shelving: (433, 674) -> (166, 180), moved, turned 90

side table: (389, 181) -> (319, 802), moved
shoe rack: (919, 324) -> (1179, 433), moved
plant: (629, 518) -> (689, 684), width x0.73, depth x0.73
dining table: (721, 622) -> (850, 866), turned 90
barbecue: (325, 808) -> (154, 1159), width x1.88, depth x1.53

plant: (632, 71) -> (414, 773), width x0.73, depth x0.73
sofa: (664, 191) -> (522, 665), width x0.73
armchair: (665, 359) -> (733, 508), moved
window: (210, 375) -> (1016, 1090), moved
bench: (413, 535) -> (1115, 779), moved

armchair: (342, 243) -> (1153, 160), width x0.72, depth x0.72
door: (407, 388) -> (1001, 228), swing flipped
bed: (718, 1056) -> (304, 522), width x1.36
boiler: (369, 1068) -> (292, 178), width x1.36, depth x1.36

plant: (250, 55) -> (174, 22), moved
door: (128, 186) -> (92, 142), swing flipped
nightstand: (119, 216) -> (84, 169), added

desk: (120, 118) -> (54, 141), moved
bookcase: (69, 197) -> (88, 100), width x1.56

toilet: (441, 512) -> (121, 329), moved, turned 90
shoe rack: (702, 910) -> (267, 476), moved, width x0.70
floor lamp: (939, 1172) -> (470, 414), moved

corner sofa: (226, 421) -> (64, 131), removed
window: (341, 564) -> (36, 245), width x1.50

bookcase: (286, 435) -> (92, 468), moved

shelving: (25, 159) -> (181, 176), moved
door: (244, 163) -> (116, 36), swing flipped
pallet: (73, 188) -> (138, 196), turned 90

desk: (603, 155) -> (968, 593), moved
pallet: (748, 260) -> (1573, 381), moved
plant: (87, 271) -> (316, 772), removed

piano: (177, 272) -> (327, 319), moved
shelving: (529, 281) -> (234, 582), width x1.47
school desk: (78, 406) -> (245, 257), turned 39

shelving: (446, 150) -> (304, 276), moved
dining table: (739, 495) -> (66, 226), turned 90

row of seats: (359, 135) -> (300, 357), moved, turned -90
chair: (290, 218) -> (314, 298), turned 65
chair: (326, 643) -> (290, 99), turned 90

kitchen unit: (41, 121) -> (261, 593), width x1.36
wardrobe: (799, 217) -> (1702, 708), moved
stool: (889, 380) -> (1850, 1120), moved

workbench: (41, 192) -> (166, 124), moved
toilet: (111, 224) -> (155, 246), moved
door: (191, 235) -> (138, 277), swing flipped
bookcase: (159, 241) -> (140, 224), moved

-*-*-

### EXERCISE DESCRIPTION
I need all of the records above retyped exactly, please.

### WRITTEN RESPONSE
shelving: (433, 674) -> (166, 180), moved, turned 90

side table: (389, 181) -> (319, 802), moved
shoe rack: (919, 324) -> (1179, 433), moved
plant: (629, 518) -> (689, 684), width x0.73, depth x0.73
dining table: (721, 622) -> (850, 866), turned 90
barbecue: (325, 808) -> (154, 1159), width x1.88, depth x1.53

plant: (632, 71) -> (414, 773), width x0.73, depth x0.73
sofa: (664, 191) -> (522, 665), width x0.73
armchair: (665, 359) -> (733, 508), moved
window: (210, 375) -> (1016, 1090), moved
bench: (413, 535) -> (1115, 779), moved

armchair: (342, 243) -> (1153, 160), width x0.72, depth x0.72
door: (407, 388) -> (1001, 228), swing flipped
bed: (718, 1056) -> (304, 522), width x1.36
boiler: (369, 1068) -> (292, 178), width x1.36, depth x1.36

plant: (250, 55) -> (174, 22), moved
door: (128, 186) -> (92, 142), swing flipped
nightstand: (119, 216) -> (84, 169), added

desk: (120, 118) -> (54, 141), moved
bookcase: (69, 197) -> (88, 100), width x1.56

toilet: (441, 512) -> (121, 329), moved, turned 90
shoe rack: (702, 910) -> (267, 476), moved, width x0.70
floor lamp: (939, 1172) -> (470, 414), moved

corner sofa: (226, 421) -> (64, 131), removed
window: (341, 564) -> (36, 245), width x1.50

bookcase: (286, 435) -> (92, 468), moved

shelving: (25, 159) -> (181, 176), moved
door: (244, 163) -> (116, 36), swing flipped
pallet: (73, 188) -> (138, 196), turned 90

desk: (603, 155) -> (968, 593), moved
pallet: (748, 260) -> (1573, 381), moved
plant: (87, 271) -> (316, 772), removed

piano: (177, 272) -> (327, 319), moved
shelving: (529, 281) -> (234, 582), width x1.47
school desk: (78, 406) -> (245, 257), turned 39

shelving: (446, 150) -> (304, 276), moved
dining table: (739, 495) -> (66, 226), turned 90

row of seats: (359, 135) -> (300, 357), moved, turned -90
chair: (290, 218) -> (314, 298), turned 65
chair: (326, 643) -> (290, 99), turned 90

kitchen unit: (41, 121) -> (261, 593), width x1.36
wardrobe: (799, 217) -> (1702, 708), moved
stool: (889, 380) -> (1850, 1120), moved

workbench: (41, 192) -> (166, 124), moved
toilet: (111, 224) -> (155, 246), moved
door: (191, 235) -> (138, 277), swing flipped
bookcase: (159, 241) -> (140, 224), moved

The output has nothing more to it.